------ SOURCE DATA

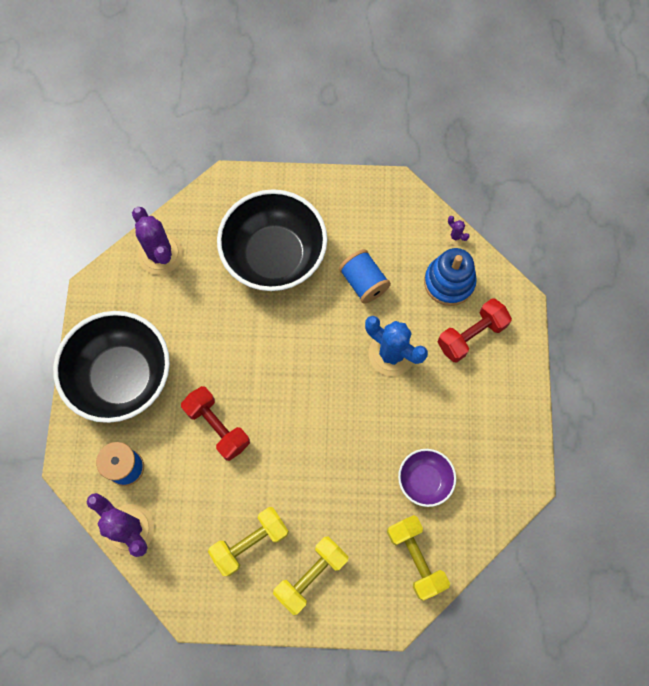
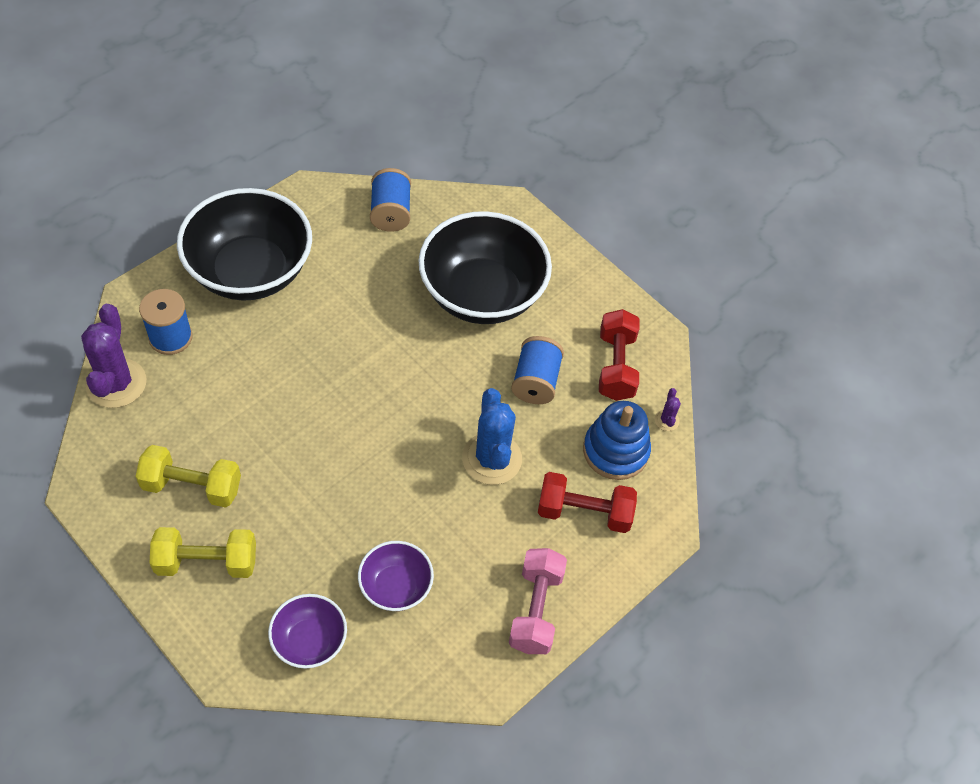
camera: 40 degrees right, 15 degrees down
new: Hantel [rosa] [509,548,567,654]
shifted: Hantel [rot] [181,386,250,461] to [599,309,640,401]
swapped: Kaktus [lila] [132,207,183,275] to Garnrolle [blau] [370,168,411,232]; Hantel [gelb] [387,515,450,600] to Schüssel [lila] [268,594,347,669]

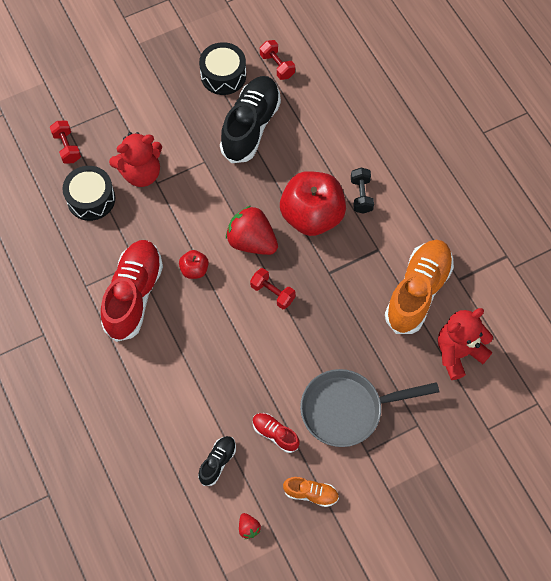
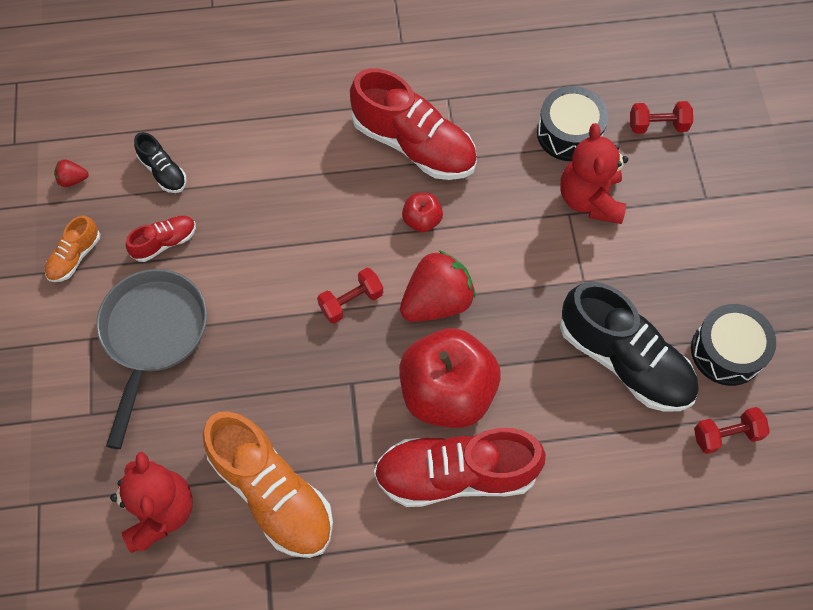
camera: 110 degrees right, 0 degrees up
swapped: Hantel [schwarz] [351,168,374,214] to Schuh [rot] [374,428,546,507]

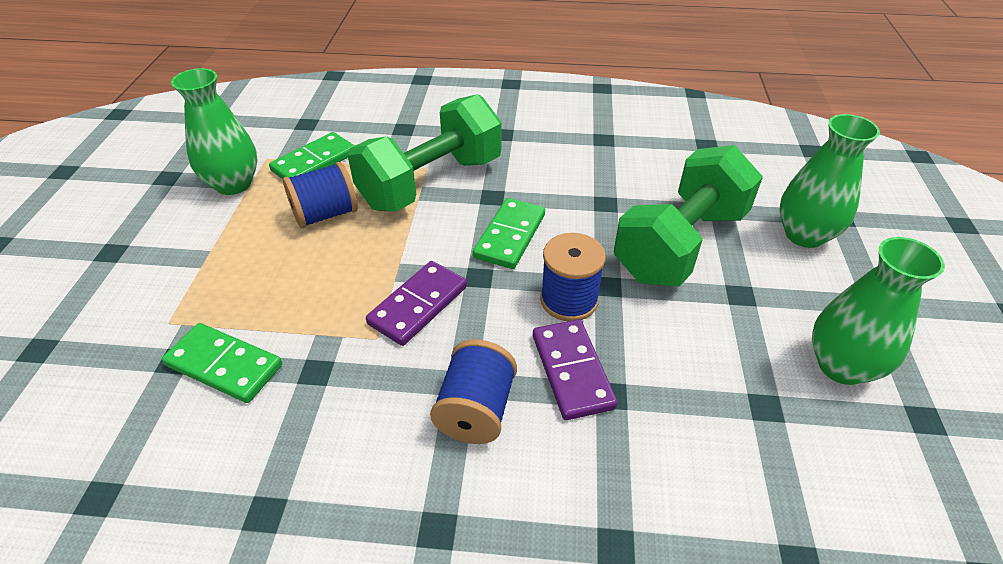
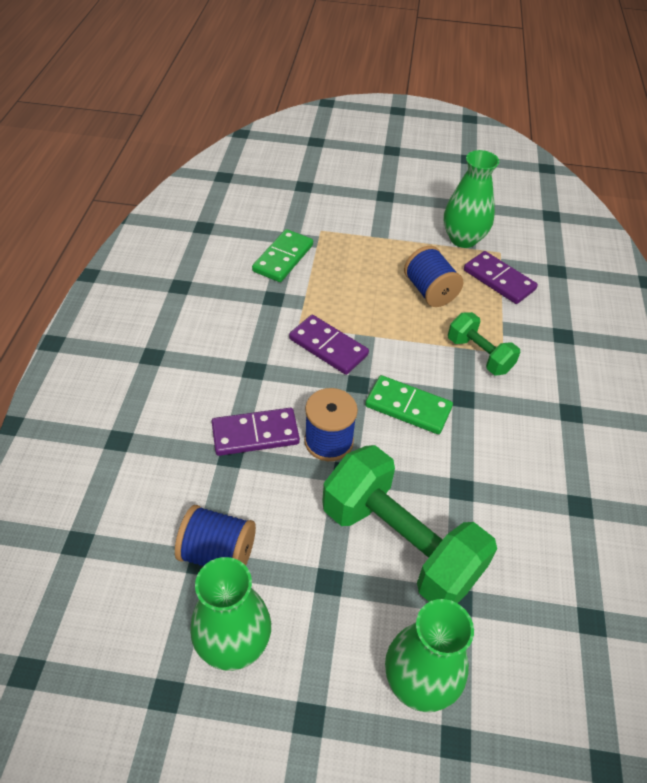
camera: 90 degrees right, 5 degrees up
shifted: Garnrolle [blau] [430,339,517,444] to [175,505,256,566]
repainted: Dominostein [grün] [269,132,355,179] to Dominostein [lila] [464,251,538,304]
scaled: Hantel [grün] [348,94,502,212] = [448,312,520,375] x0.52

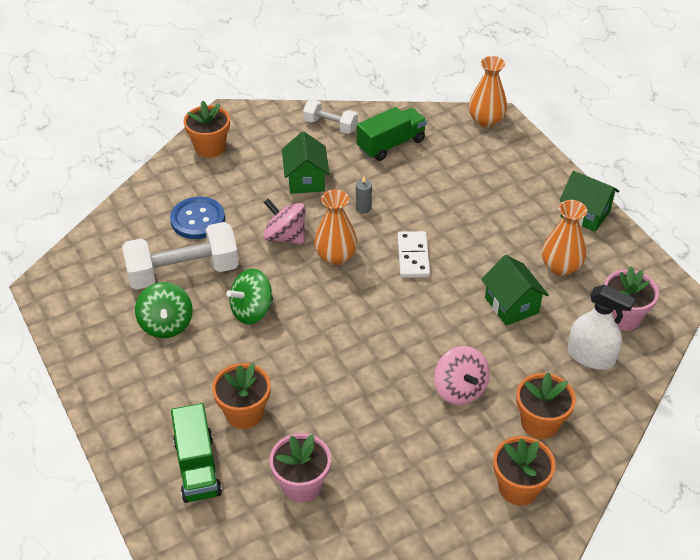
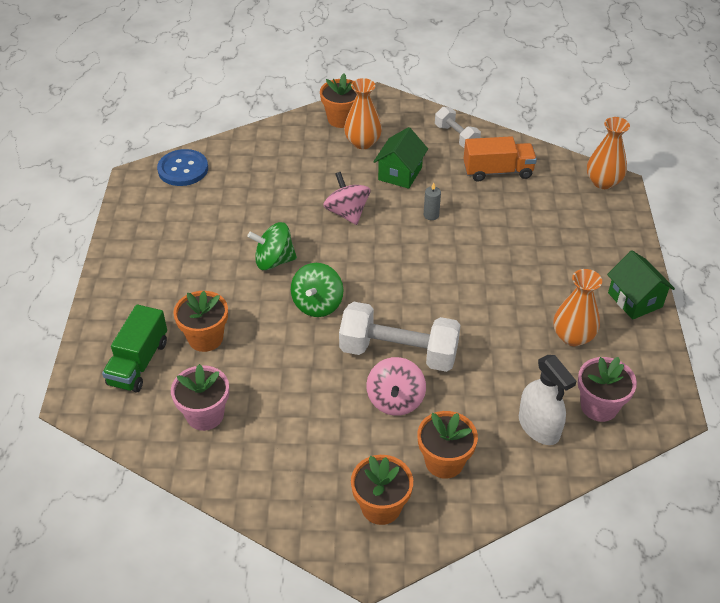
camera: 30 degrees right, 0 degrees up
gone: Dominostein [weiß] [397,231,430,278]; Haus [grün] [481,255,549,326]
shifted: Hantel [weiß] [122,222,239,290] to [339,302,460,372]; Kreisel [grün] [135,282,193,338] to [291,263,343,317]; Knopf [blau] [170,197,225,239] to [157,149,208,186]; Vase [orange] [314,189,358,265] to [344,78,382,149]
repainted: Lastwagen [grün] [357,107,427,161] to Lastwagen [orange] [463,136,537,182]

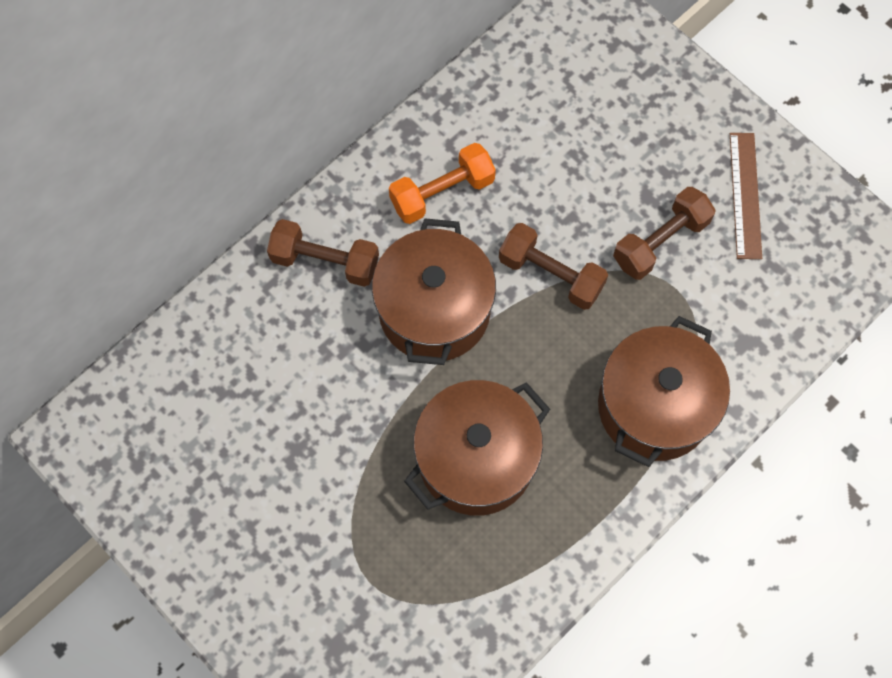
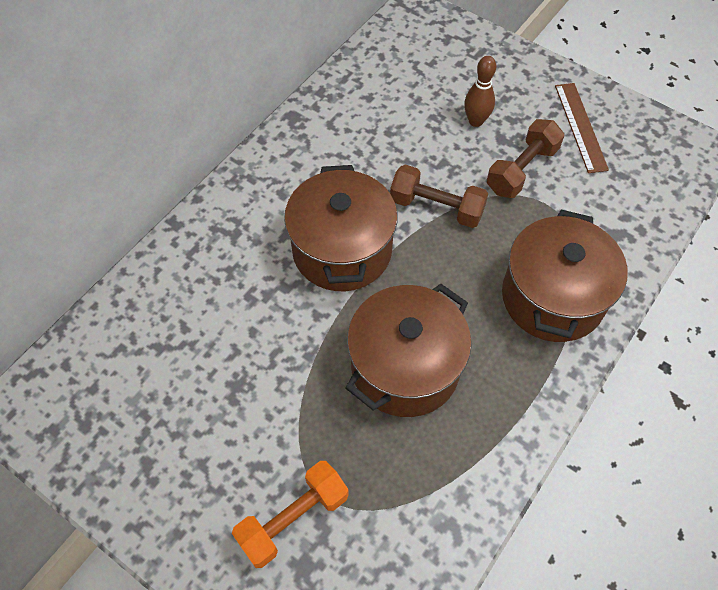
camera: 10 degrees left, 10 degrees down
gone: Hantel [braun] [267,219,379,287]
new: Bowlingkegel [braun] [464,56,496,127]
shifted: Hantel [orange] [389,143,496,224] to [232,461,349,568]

------------

EXERCISE BRIEF :: Give the number of lines in the entries that contain the word "camera", without any other words.

RESPONSE TO THIS EXERCISE :: 5